**Your assignment**
Without changing a word, return the listing below, minus its images.
━━━━━ Data provided
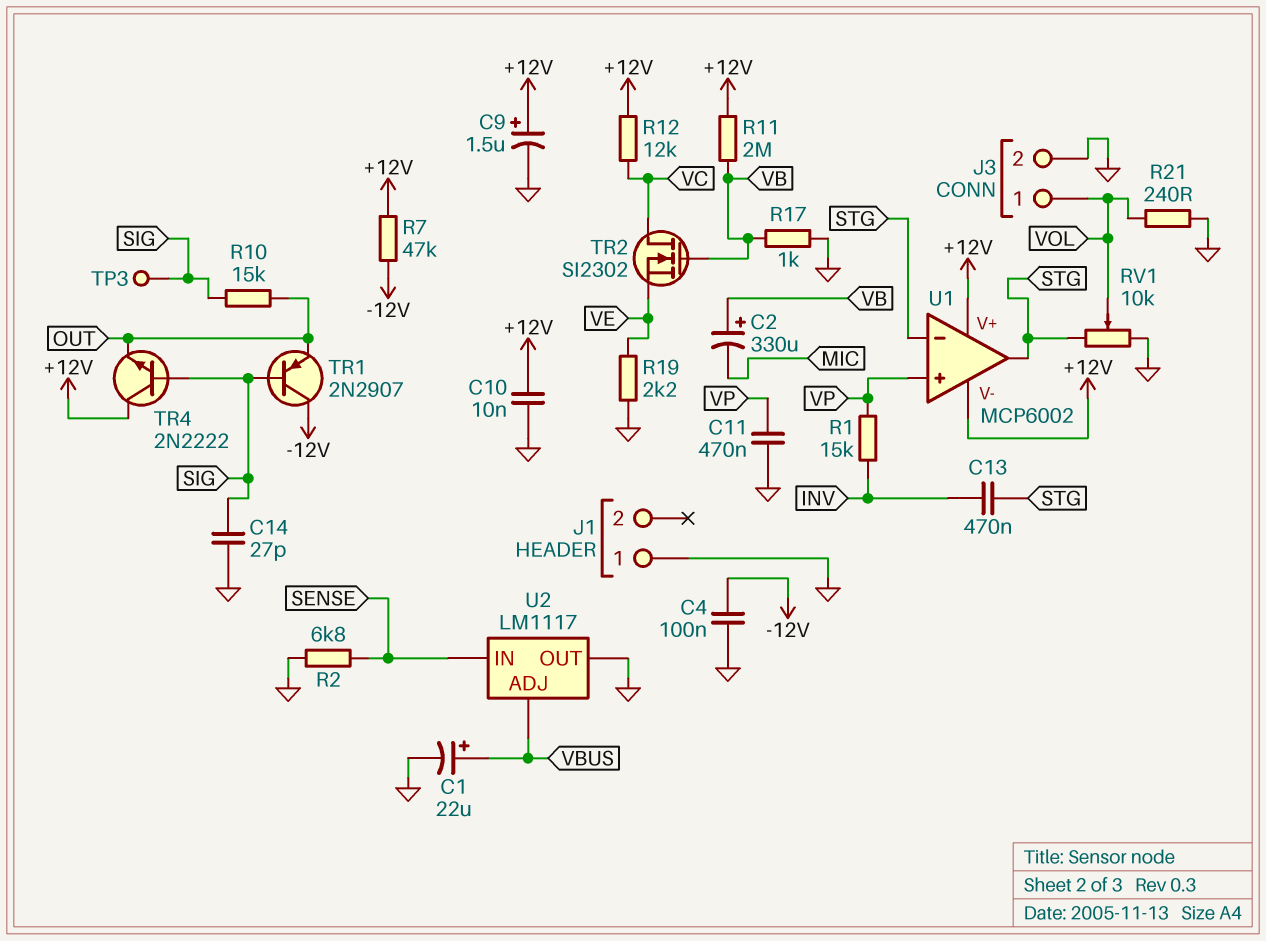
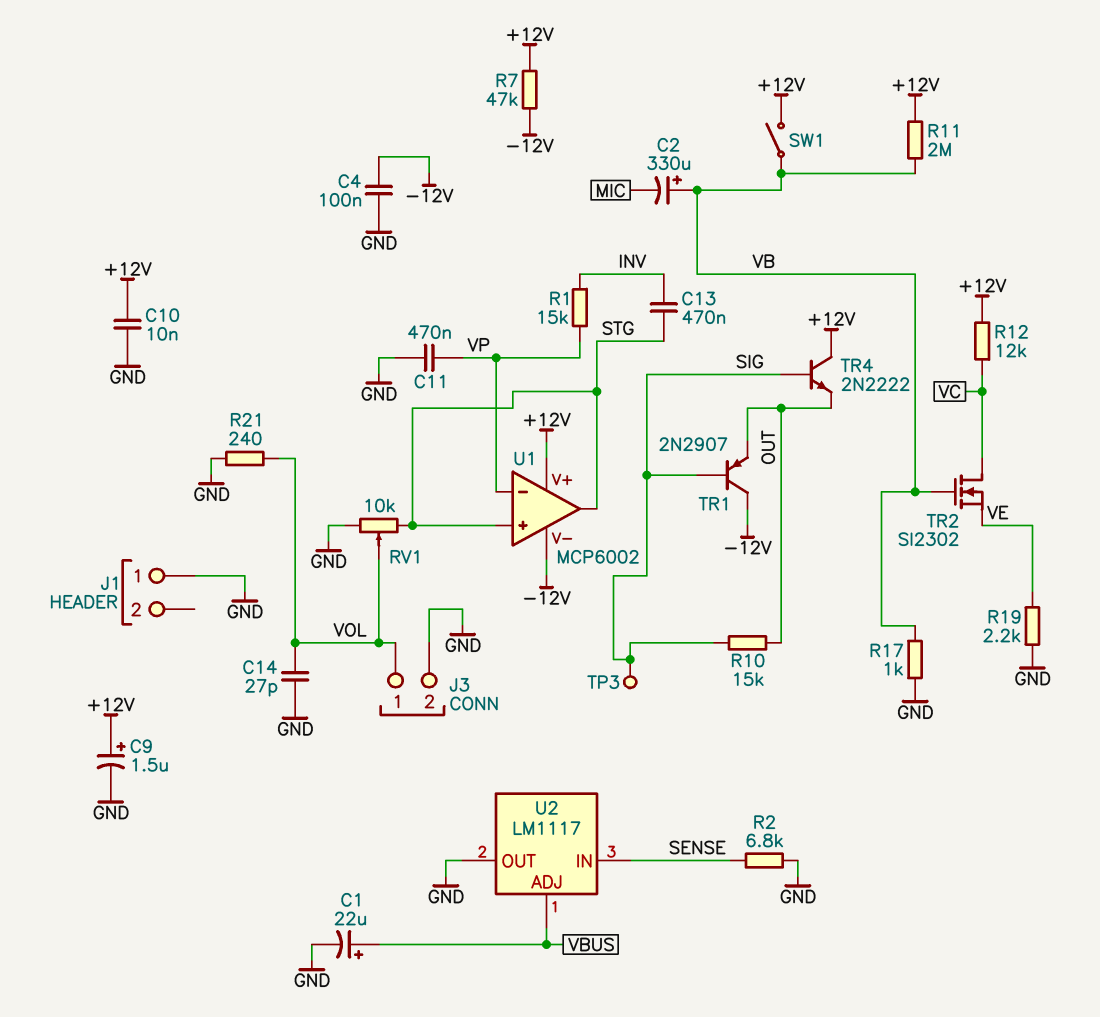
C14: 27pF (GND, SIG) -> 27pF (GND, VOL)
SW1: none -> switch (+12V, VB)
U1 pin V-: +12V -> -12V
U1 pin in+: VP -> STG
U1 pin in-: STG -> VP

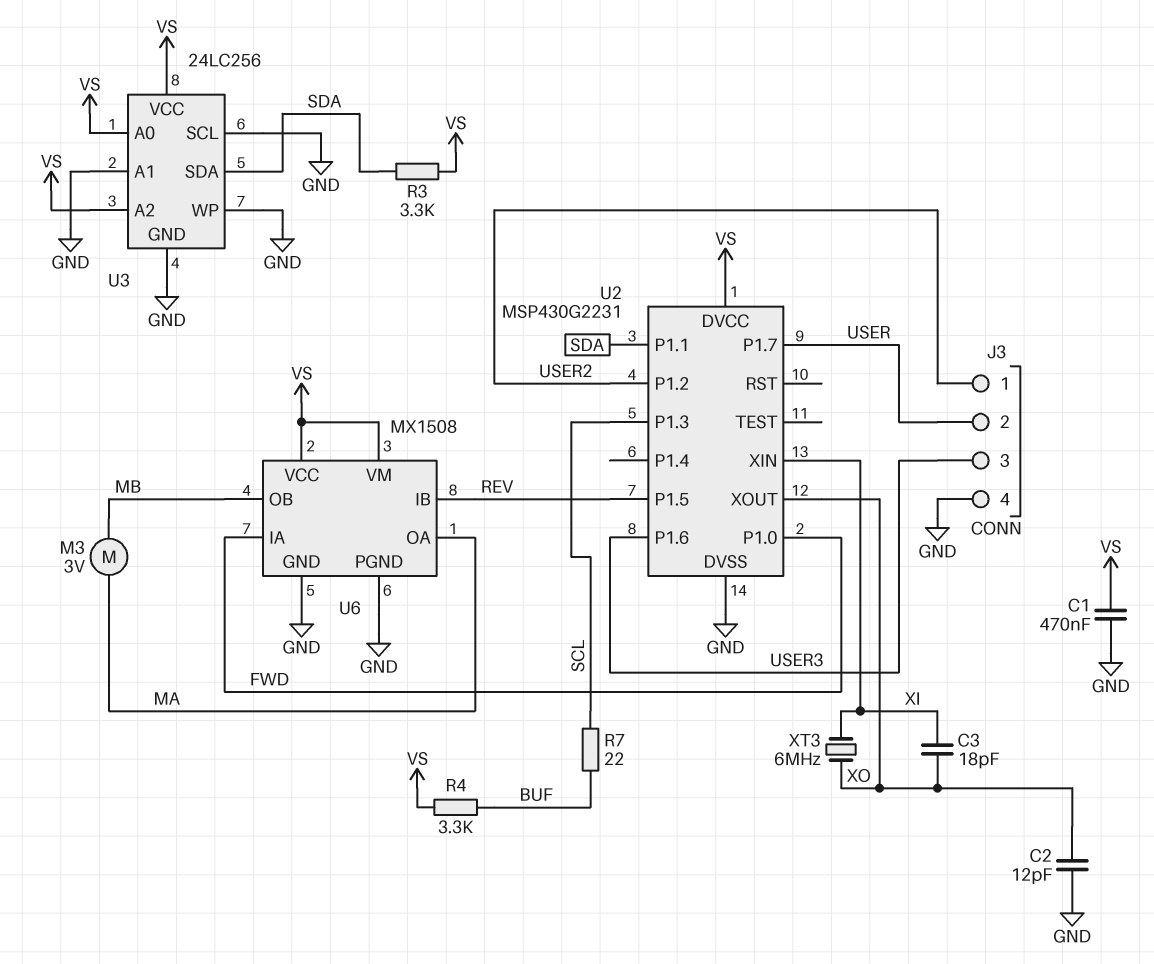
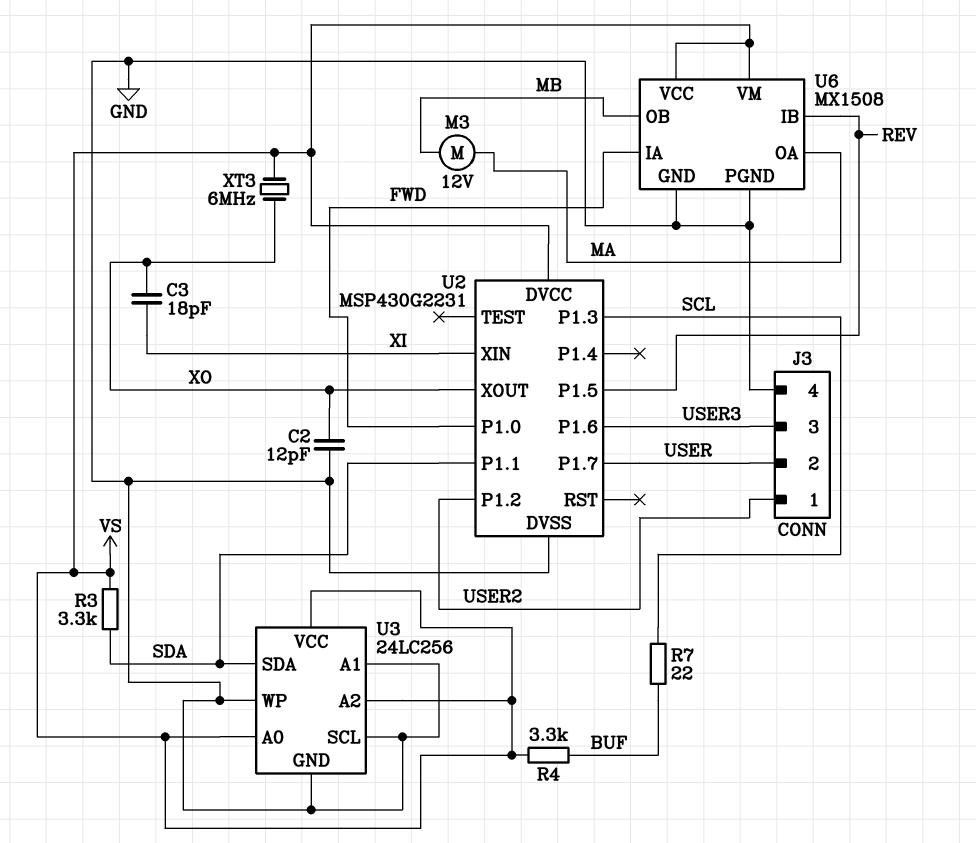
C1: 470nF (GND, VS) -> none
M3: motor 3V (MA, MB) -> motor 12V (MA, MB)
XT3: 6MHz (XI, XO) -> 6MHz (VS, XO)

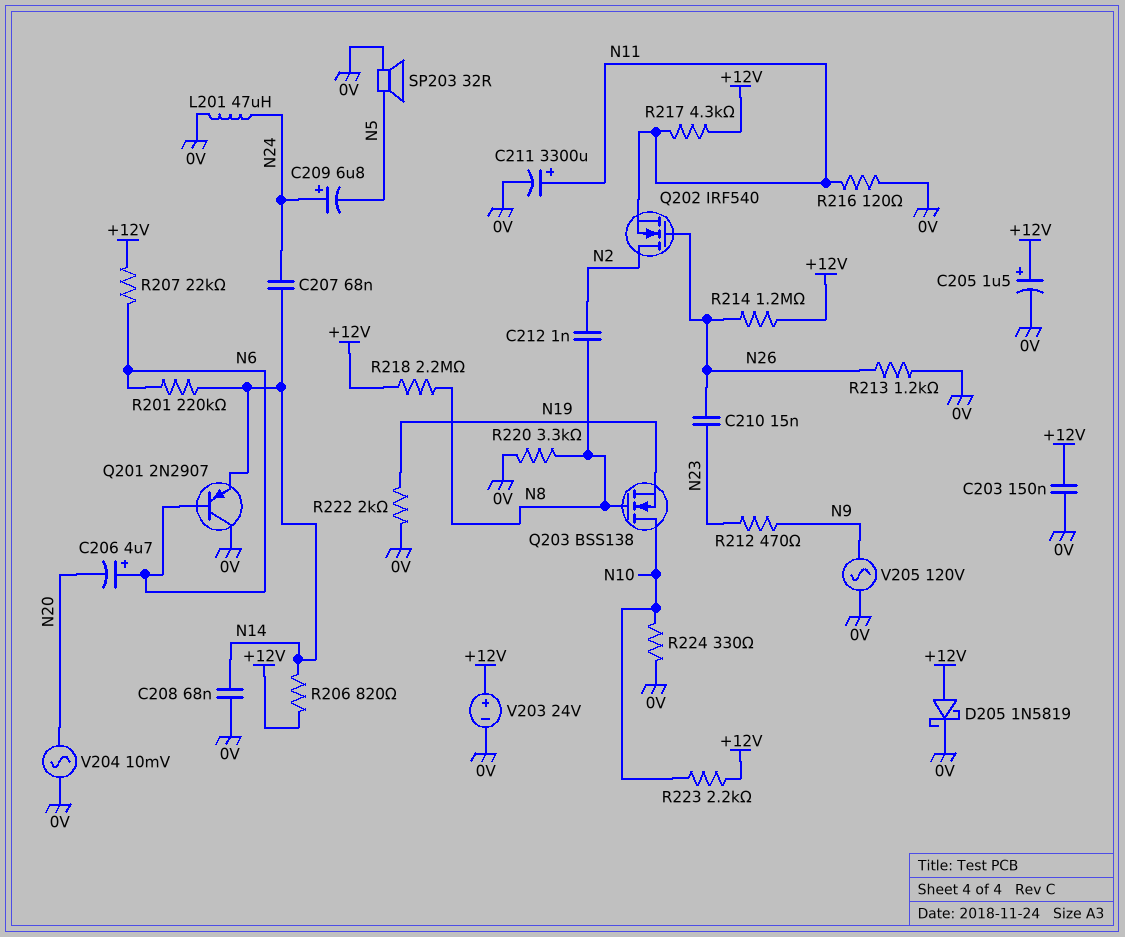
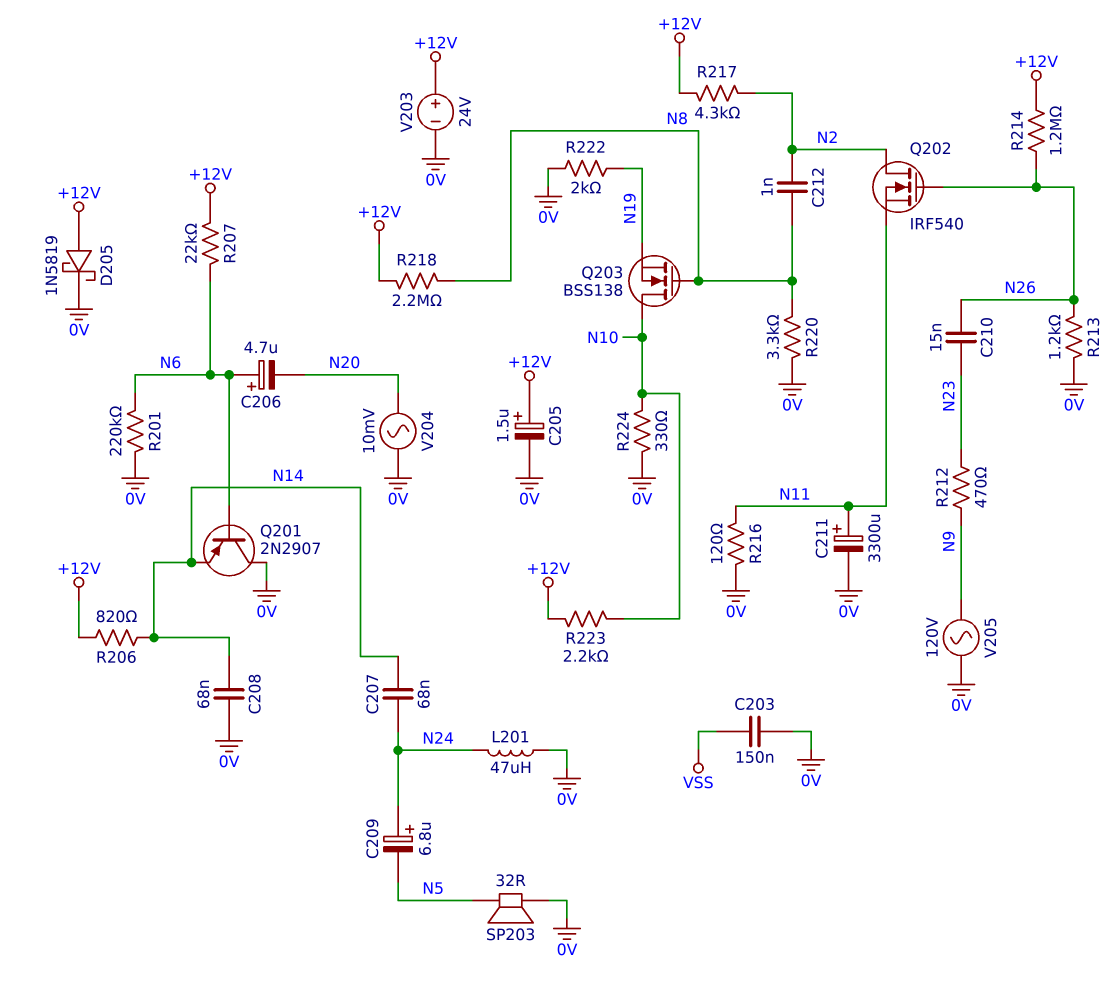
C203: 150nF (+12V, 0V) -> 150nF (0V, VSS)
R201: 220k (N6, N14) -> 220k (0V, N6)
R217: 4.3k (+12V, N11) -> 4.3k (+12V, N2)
━━━━━━━━━━
**Result of the exercise**
C14: 27pF (GND, SIG) -> 27pF (GND, VOL)
SW1: none -> switch (+12V, VB)
U1 pin V-: +12V -> -12V
U1 pin in+: VP -> STG
U1 pin in-: STG -> VP

C1: 470nF (GND, VS) -> none
M3: motor 3V (MA, MB) -> motor 12V (MA, MB)
XT3: 6MHz (XI, XO) -> 6MHz (VS, XO)

C203: 150nF (+12V, 0V) -> 150nF (0V, VSS)
R201: 220k (N6, N14) -> 220k (0V, N6)
R217: 4.3k (+12V, N11) -> 4.3k (+12V, N2)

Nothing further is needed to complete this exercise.